(Object state comparisons)
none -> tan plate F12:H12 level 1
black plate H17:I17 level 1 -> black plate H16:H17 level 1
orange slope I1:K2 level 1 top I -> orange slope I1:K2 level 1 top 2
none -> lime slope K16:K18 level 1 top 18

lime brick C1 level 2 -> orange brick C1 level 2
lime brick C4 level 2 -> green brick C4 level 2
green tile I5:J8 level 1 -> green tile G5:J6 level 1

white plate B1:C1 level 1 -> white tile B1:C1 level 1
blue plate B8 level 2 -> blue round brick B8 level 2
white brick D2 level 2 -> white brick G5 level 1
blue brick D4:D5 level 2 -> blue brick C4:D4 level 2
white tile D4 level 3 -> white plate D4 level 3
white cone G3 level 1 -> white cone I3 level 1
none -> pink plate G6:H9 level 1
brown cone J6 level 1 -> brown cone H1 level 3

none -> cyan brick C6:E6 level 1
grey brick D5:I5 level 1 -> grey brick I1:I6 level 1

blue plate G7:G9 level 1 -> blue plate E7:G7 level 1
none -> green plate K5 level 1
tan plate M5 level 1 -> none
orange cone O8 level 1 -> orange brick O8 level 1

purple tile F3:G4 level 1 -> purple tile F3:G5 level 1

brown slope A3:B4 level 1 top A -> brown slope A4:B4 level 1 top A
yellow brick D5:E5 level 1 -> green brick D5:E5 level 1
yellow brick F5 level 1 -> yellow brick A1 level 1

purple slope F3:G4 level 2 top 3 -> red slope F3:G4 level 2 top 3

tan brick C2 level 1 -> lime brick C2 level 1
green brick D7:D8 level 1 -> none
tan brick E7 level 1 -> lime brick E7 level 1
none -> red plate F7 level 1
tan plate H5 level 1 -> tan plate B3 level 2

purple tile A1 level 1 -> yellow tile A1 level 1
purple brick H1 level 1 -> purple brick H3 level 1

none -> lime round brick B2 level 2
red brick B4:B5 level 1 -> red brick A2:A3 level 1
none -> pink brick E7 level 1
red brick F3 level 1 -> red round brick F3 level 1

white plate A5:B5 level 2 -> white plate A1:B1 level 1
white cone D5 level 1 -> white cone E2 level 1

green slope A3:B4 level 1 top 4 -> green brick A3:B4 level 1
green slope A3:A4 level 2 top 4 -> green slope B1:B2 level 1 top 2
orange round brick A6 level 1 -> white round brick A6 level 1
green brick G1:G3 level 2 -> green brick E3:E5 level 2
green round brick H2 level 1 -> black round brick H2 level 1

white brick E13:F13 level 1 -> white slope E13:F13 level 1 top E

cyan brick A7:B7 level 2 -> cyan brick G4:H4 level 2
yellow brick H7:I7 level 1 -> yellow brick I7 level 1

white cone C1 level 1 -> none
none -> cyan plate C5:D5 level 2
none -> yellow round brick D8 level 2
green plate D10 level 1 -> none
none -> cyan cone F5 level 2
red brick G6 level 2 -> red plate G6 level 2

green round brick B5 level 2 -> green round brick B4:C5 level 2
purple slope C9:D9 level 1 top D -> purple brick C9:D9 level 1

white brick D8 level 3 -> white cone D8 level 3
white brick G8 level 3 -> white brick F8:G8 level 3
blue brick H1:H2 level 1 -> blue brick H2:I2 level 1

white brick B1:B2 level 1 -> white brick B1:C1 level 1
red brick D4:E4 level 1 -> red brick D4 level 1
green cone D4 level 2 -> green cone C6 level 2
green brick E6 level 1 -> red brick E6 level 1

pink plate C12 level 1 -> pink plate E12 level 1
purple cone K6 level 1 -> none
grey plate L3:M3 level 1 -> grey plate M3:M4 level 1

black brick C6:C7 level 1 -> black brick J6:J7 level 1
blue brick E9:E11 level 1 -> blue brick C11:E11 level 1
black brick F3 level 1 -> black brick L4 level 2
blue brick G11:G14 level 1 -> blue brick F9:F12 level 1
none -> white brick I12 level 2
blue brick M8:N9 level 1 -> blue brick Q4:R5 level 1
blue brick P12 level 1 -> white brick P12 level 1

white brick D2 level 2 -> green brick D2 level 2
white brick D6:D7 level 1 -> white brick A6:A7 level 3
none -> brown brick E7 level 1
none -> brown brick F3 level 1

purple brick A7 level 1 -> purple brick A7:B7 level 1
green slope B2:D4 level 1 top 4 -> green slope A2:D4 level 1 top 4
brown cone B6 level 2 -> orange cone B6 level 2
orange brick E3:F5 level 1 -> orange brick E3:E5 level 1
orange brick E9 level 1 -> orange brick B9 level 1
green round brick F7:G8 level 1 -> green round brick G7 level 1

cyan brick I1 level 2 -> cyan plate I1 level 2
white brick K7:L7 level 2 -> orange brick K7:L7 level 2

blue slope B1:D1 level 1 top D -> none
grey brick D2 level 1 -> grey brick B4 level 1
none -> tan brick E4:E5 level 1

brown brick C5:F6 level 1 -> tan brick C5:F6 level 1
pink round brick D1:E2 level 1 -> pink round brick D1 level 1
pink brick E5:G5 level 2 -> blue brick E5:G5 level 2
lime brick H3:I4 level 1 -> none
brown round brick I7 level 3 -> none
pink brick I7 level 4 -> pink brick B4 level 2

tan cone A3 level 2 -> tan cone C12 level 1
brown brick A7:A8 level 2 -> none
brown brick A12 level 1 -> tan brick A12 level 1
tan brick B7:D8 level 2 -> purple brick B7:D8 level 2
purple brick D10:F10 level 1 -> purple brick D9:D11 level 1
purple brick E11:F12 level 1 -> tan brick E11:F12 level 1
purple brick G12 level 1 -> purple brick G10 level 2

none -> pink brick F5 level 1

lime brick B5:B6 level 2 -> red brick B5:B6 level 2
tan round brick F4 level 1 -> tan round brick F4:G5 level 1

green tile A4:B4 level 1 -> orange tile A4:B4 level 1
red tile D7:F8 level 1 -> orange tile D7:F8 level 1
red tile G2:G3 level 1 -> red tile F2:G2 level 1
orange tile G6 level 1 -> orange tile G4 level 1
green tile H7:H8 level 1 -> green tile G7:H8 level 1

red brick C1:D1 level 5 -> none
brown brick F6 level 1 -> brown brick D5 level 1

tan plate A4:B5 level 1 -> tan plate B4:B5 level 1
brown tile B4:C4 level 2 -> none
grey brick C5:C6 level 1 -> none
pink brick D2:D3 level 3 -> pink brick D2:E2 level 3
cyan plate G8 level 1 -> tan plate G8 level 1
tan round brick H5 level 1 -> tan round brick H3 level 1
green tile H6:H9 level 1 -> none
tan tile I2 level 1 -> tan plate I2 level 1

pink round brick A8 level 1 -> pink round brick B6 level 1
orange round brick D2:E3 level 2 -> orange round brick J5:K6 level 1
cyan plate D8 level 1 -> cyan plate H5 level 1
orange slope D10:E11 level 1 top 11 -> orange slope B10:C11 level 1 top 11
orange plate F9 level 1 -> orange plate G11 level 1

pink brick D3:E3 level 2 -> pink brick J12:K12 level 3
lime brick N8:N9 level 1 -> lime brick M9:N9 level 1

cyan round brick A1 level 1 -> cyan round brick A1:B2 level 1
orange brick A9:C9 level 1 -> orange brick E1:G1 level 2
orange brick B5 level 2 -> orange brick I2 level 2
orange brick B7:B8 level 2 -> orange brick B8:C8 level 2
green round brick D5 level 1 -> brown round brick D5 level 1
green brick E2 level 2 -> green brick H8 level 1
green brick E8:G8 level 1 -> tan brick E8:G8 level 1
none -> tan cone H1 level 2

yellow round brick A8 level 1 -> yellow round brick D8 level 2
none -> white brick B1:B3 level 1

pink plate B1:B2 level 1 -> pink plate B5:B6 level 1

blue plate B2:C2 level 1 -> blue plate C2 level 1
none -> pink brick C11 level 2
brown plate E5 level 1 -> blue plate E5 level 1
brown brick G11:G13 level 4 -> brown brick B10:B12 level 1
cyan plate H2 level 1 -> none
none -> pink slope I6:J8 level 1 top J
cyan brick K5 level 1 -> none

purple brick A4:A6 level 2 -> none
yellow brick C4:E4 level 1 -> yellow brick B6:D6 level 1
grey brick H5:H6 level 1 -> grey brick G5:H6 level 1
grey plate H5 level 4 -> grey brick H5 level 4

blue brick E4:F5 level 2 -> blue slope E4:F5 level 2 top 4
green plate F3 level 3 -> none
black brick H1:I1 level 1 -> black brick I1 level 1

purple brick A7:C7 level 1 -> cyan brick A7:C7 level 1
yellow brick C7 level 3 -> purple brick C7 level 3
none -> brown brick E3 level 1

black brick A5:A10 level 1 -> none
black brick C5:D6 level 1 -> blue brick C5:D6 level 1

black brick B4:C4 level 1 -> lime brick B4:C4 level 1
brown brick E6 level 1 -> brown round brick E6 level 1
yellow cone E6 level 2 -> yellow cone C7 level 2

*TRY IT:*
Go through the records above, find each line with the string "black", and copy it.

*EXPECTED OUTPUT:*
black plate H17:I17 level 1 -> black plate H16:H17 level 1
green round brick H2 level 1 -> black round brick H2 level 1
black brick C6:C7 level 1 -> black brick J6:J7 level 1
black brick F3 level 1 -> black brick L4 level 2
black brick H1:I1 level 1 -> black brick I1 level 1
black brick A5:A10 level 1 -> none
black brick C5:D6 level 1 -> blue brick C5:D6 level 1
black brick B4:C4 level 1 -> lime brick B4:C4 level 1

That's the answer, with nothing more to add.